**How to complete this task**
Repeat the data that follows exactly, starting at the line with "L2: 150uH (AMP, GND) -> 10mH (AMP, GND)" and ending at the line with "U35: NOT 74LS04", and leave out every picture.

**Supplied records**

========================================================================

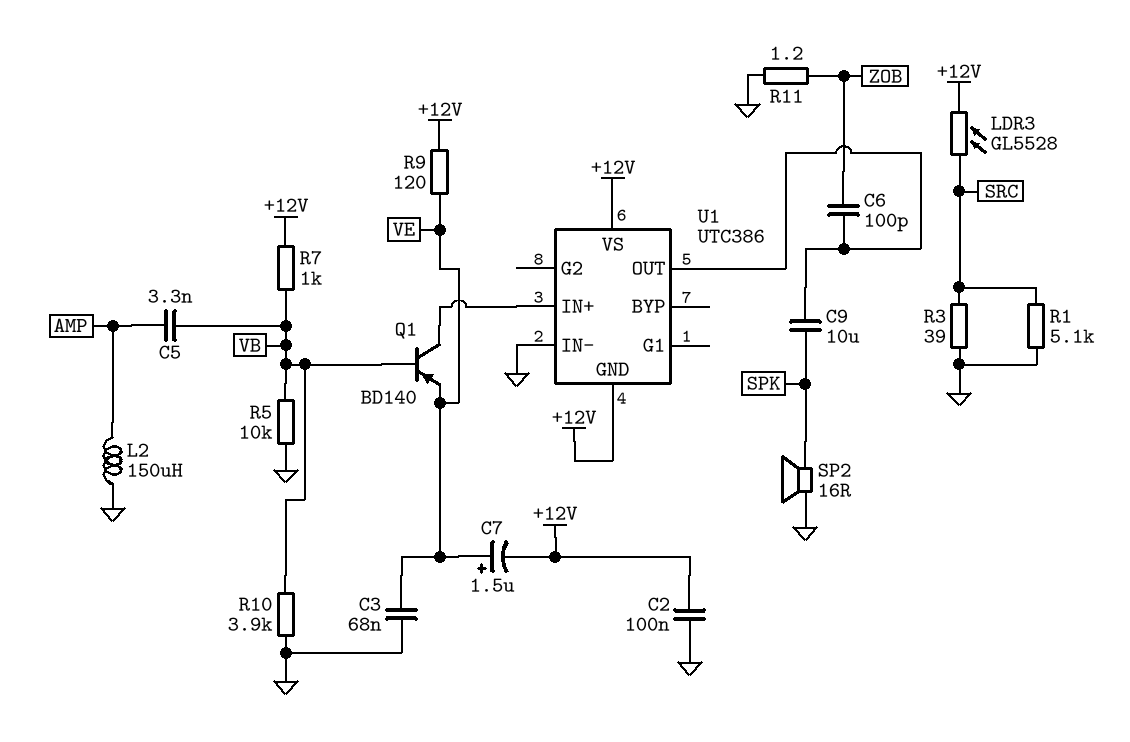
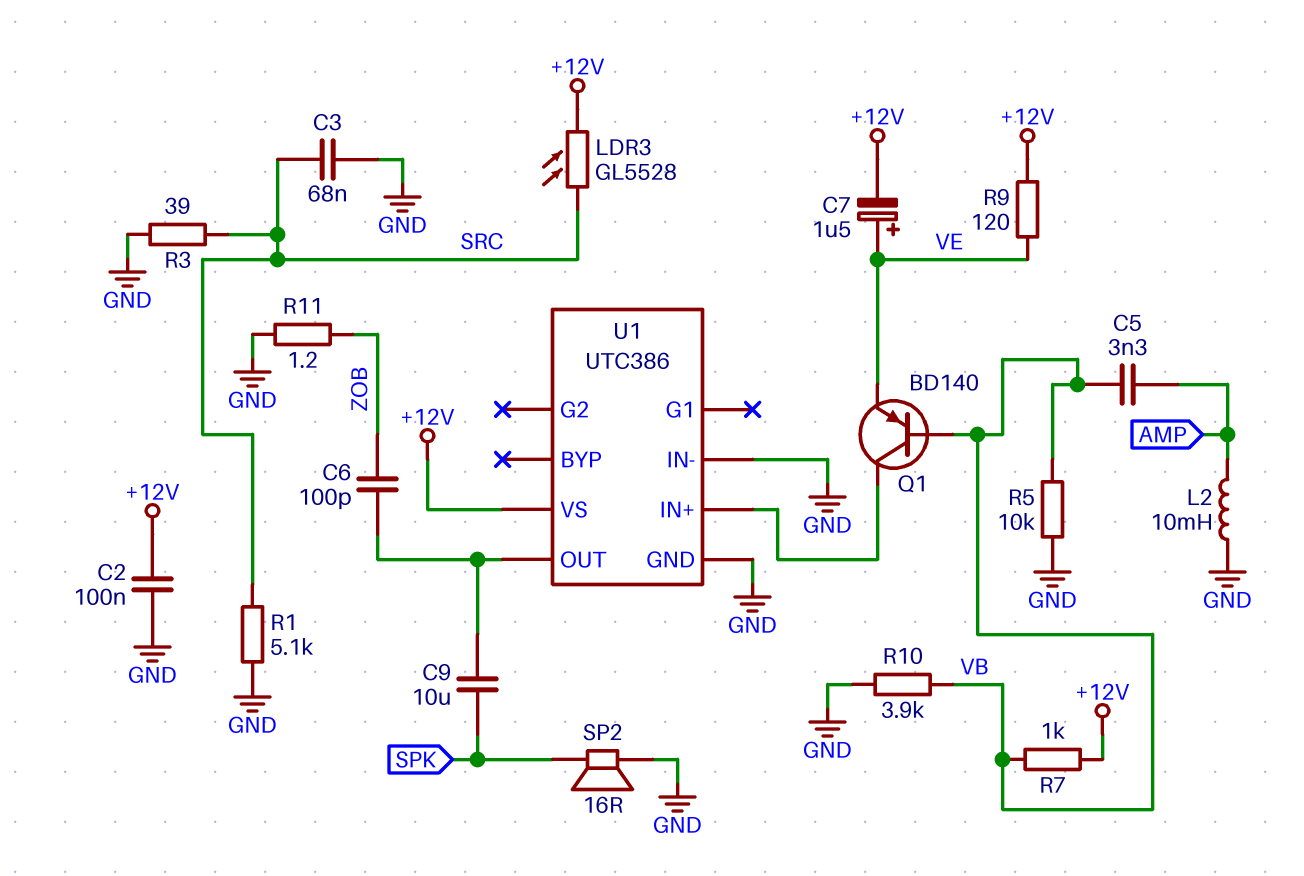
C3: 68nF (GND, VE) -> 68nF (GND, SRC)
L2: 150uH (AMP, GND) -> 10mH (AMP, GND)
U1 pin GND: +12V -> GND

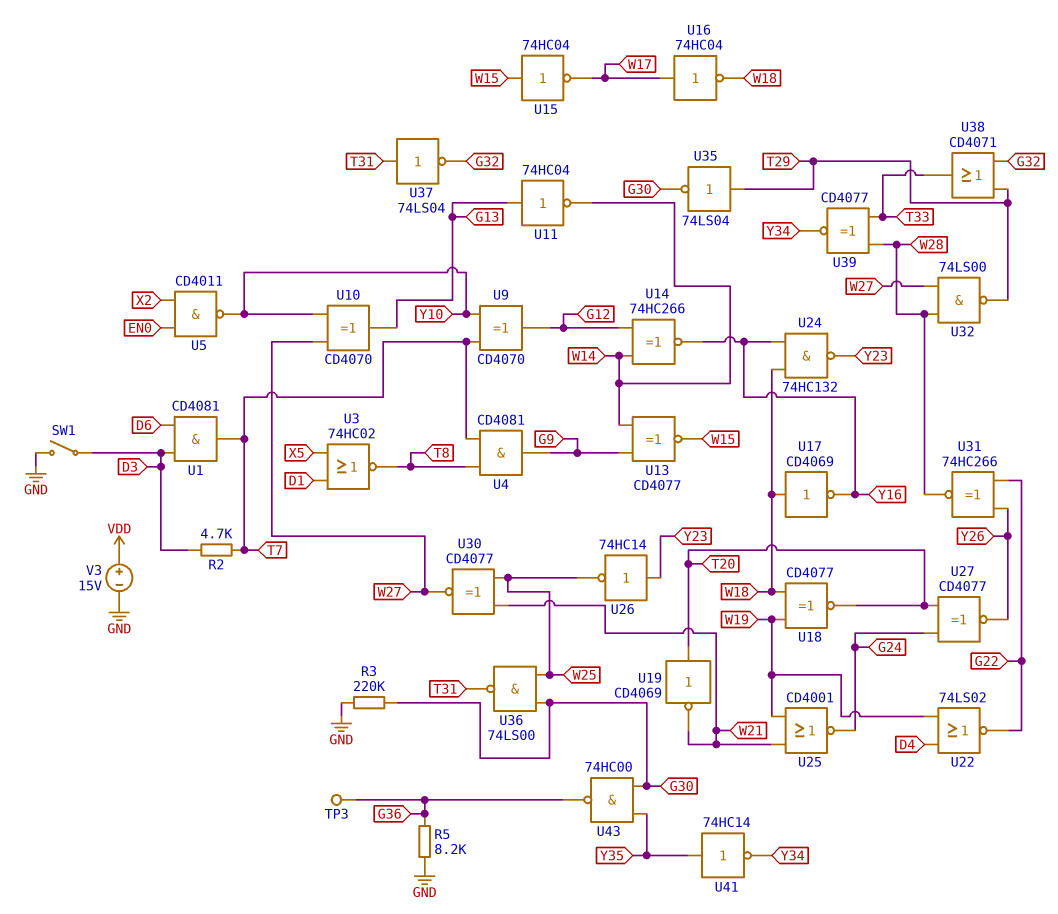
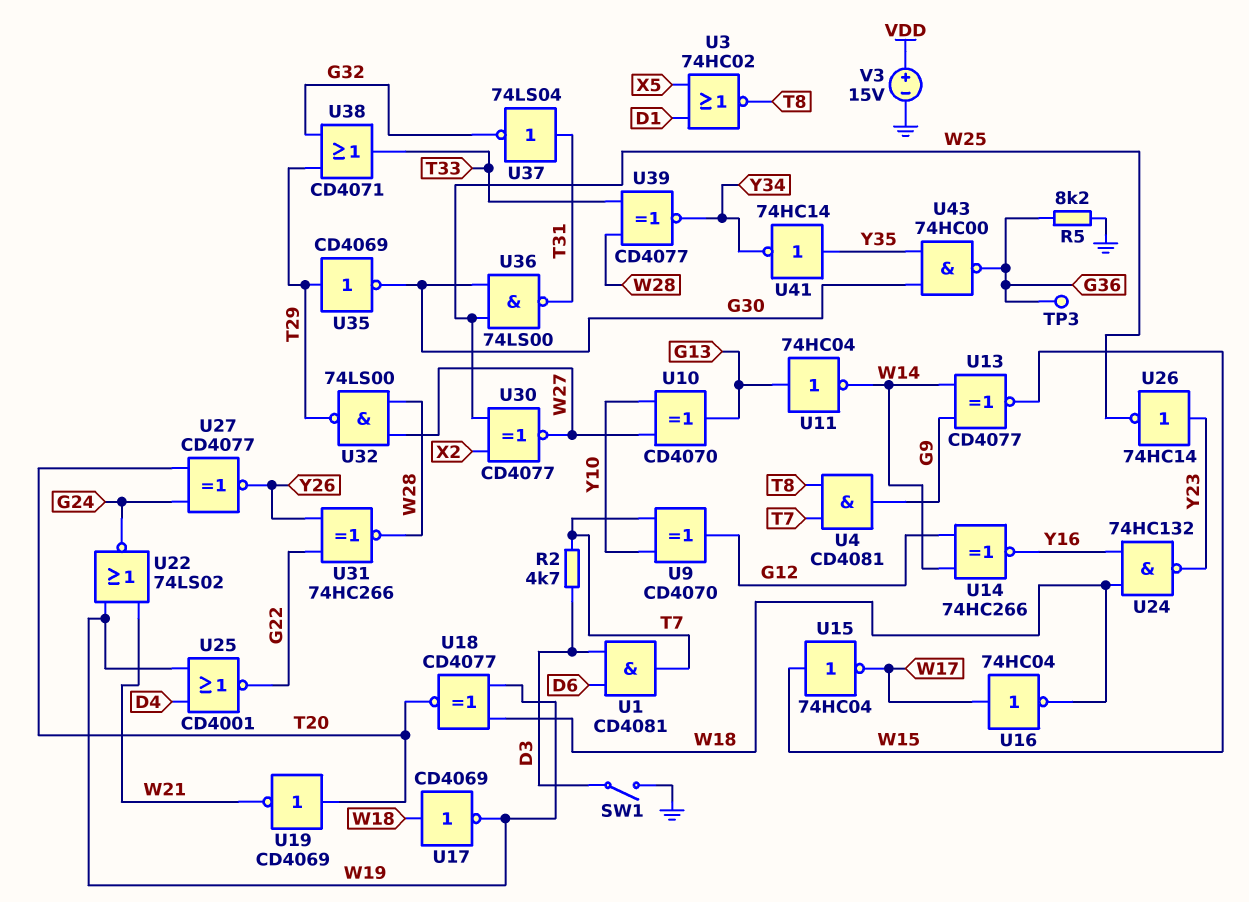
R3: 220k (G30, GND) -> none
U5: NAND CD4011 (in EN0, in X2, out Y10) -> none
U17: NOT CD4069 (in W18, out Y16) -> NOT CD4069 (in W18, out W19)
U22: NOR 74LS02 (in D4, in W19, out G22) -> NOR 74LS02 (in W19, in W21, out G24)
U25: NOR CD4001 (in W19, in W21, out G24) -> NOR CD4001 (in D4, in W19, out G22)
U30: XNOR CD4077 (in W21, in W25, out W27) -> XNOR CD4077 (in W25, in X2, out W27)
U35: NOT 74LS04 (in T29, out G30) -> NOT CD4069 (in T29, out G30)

========================================================================

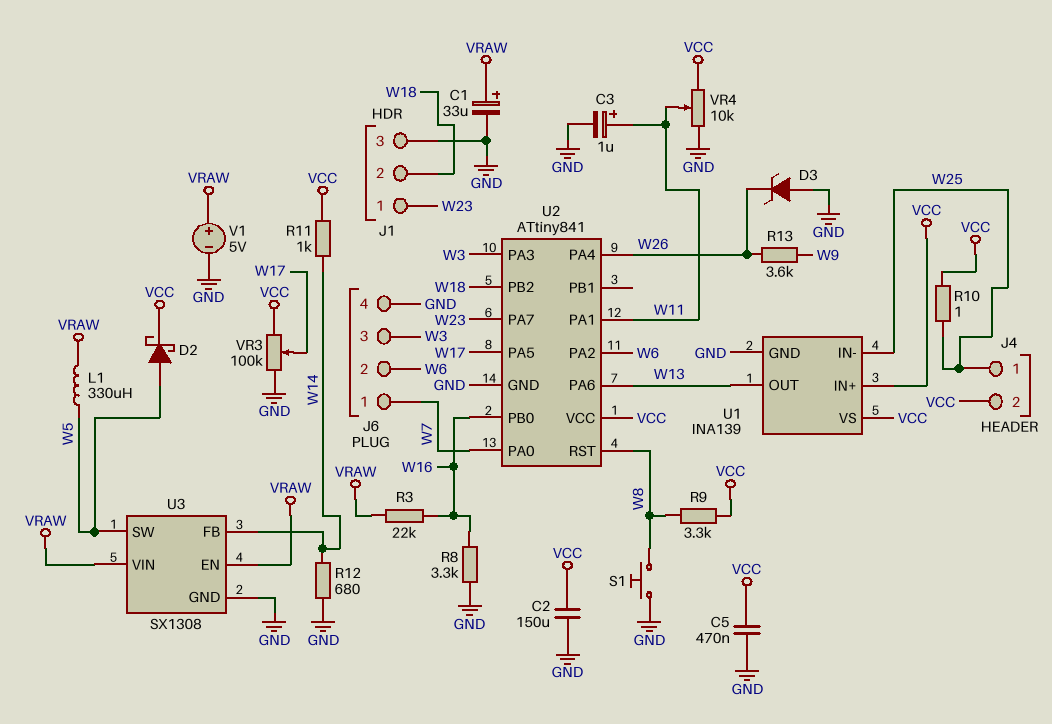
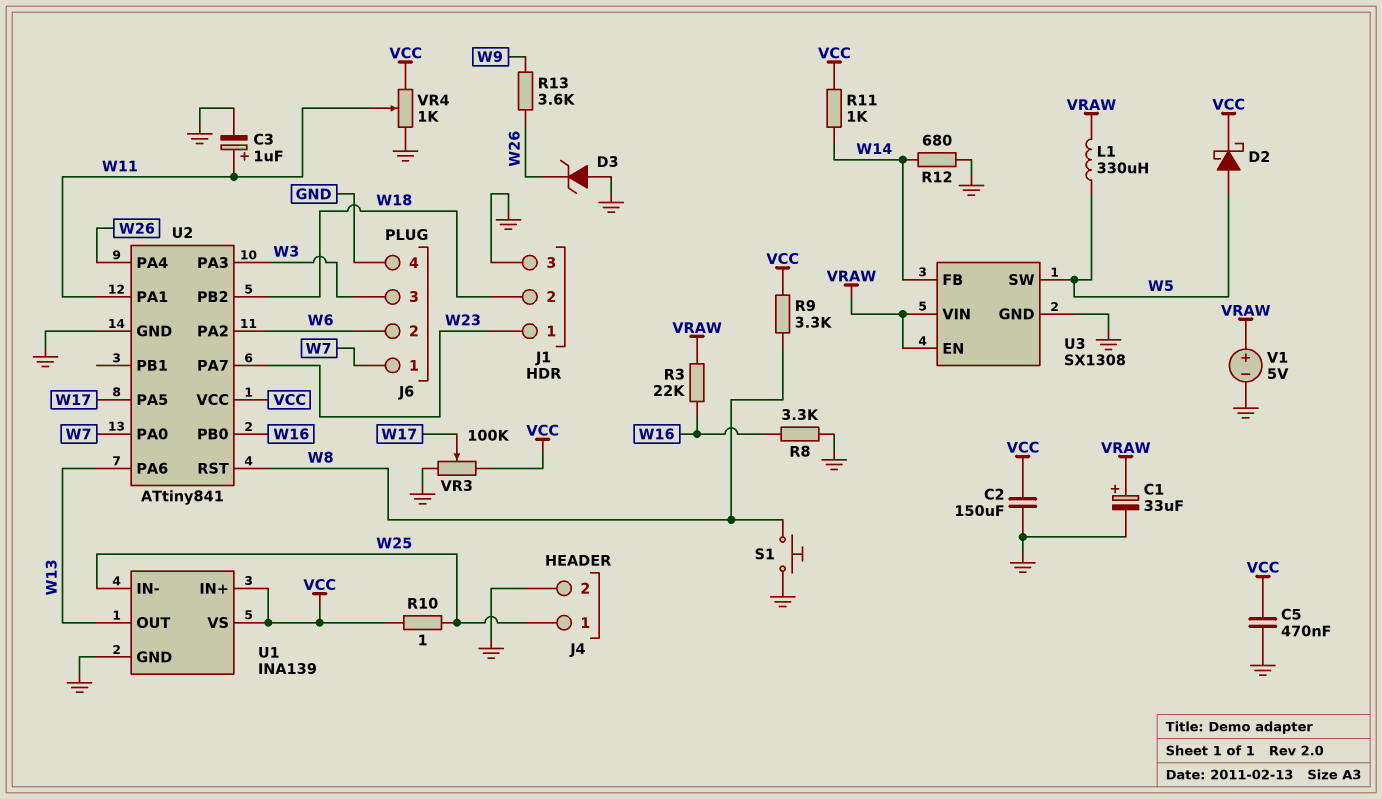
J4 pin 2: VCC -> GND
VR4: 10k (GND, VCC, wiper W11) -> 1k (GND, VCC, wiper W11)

========================================================================

**Solved problem**
L2: 150uH (AMP, GND) -> 10mH (AMP, GND)
U1 pin GND: +12V -> GND

R3: 220k (G30, GND) -> none
U5: NAND CD4011 (in EN0, in X2, out Y10) -> none
U17: NOT CD4069 (in W18, out Y16) -> NOT CD4069 (in W18, out W19)
U22: NOR 74LS02 (in D4, in W19, out G22) -> NOR 74LS02 (in W19, in W21, out G24)
U25: NOR CD4001 (in W19, in W21, out G24) -> NOR CD4001 (in D4, in W19, out G22)
U30: XNOR CD4077 (in W21, in W25, out W27) -> XNOR CD4077 (in W25, in X2, out W27)
U35: NOT 74LS04 (in T29, out G30) -> NOT CD4069 (in T29, out G30)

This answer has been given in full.